◆ The data:
%%
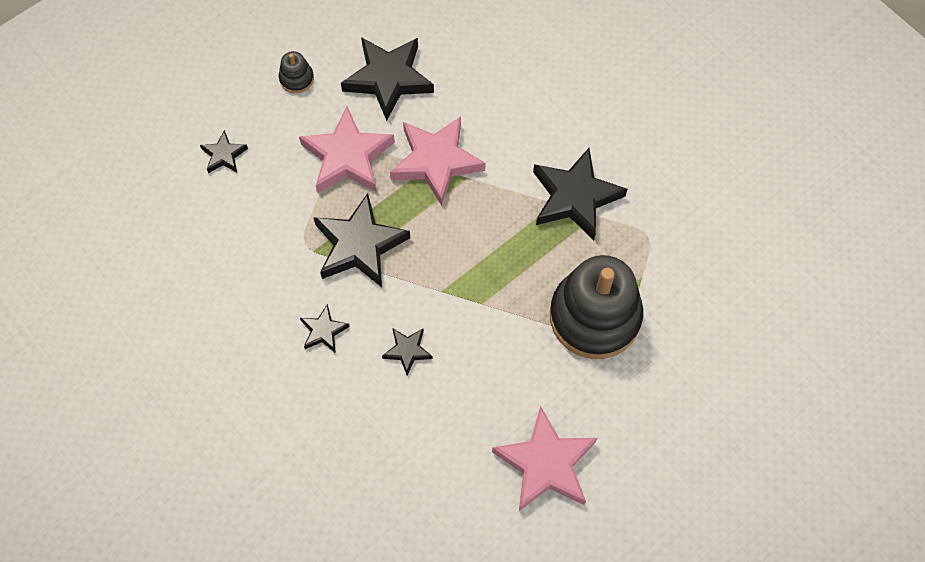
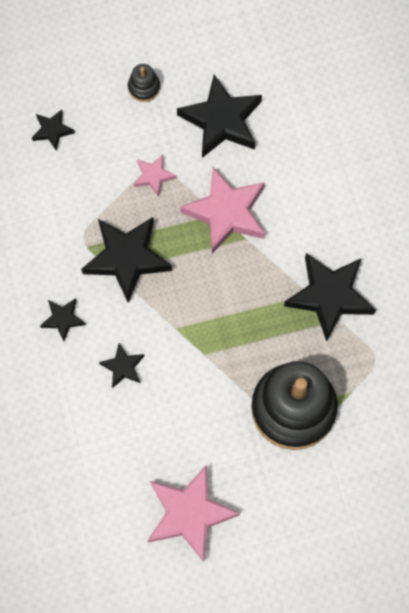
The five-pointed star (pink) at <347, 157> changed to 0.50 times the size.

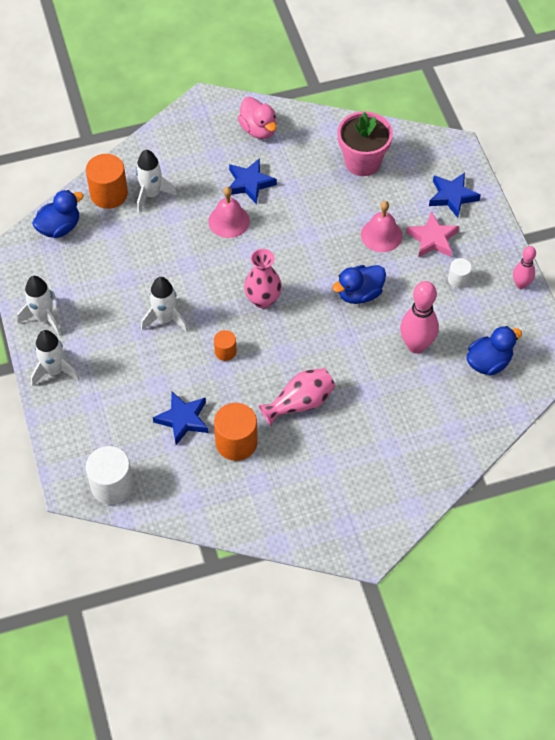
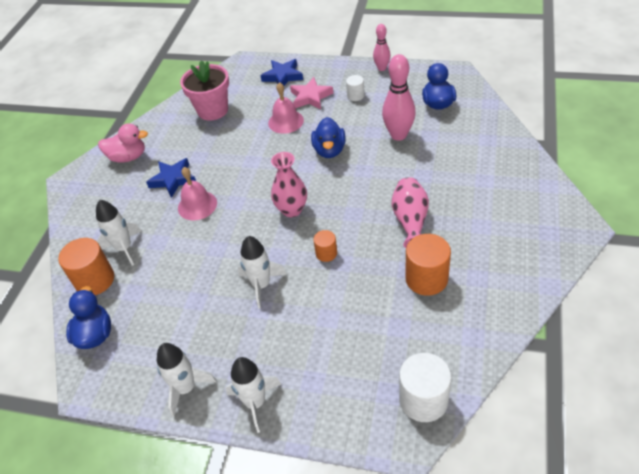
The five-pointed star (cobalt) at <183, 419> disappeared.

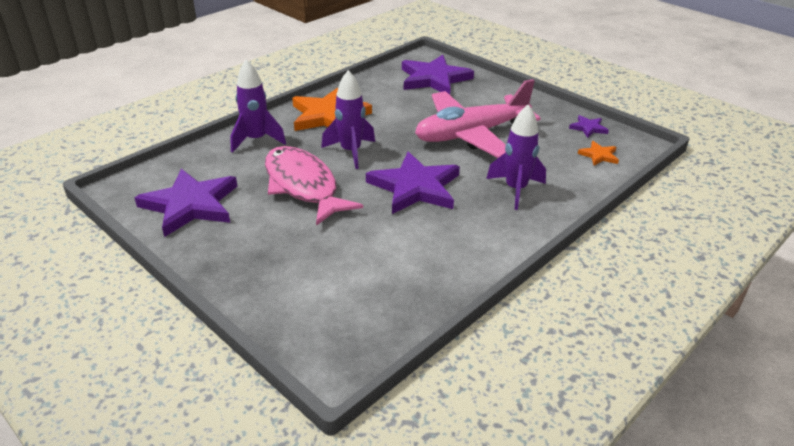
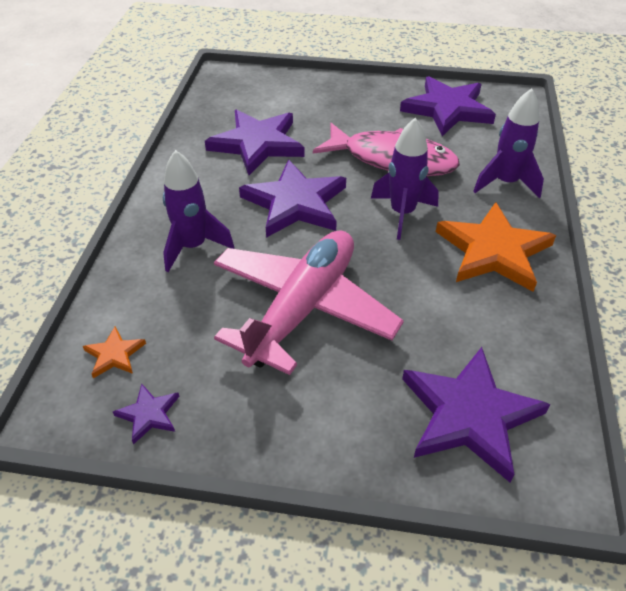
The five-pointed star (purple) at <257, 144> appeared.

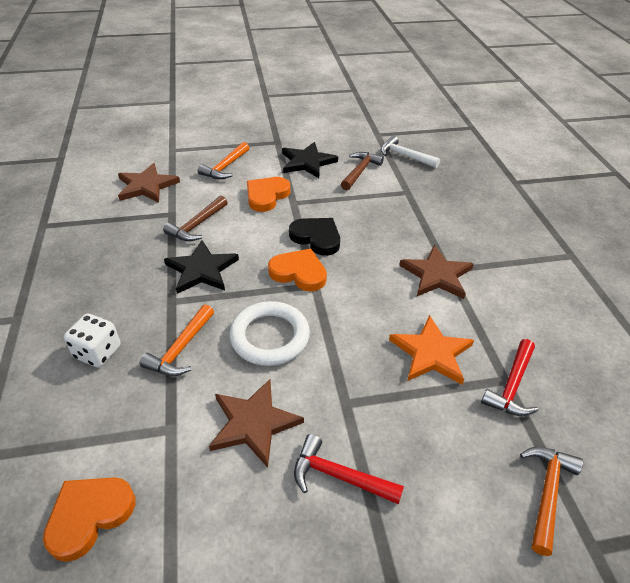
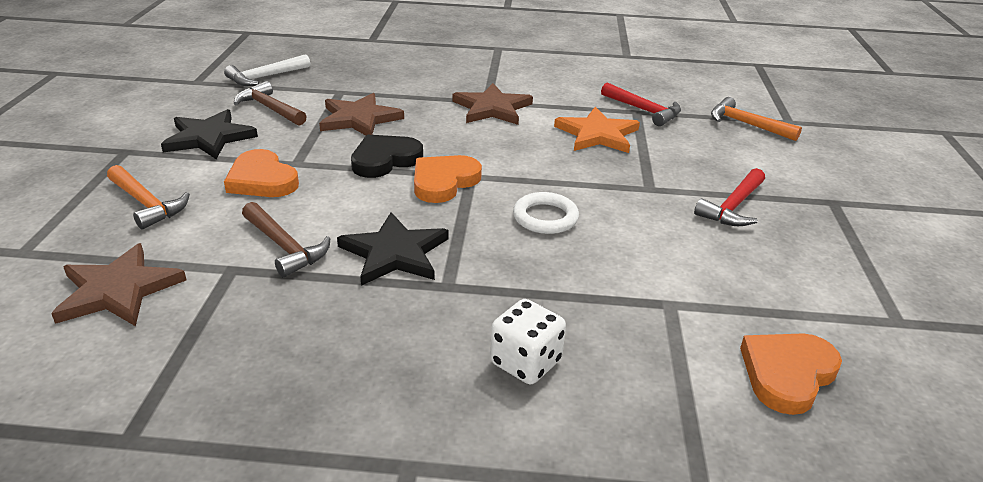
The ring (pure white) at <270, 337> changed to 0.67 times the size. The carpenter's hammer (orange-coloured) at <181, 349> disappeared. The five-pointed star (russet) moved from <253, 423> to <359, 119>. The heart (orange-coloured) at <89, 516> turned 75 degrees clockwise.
%%
◆ Work instructions: Without including any pictures, reproduce the data exactly.

◆ Finished exercise:
The five-pointed star (pink) at <347, 157> changed to 0.50 times the size.

The five-pointed star (cobalt) at <183, 419> disappeared.

The five-pointed star (purple) at <257, 144> appeared.

The ring (pure white) at <270, 337> changed to 0.67 times the size. The carpenter's hammer (orange-coloured) at <181, 349> disappeared. The five-pointed star (russet) moved from <253, 423> to <359, 119>. The heart (orange-coloured) at <89, 516> turned 75 degrees clockwise.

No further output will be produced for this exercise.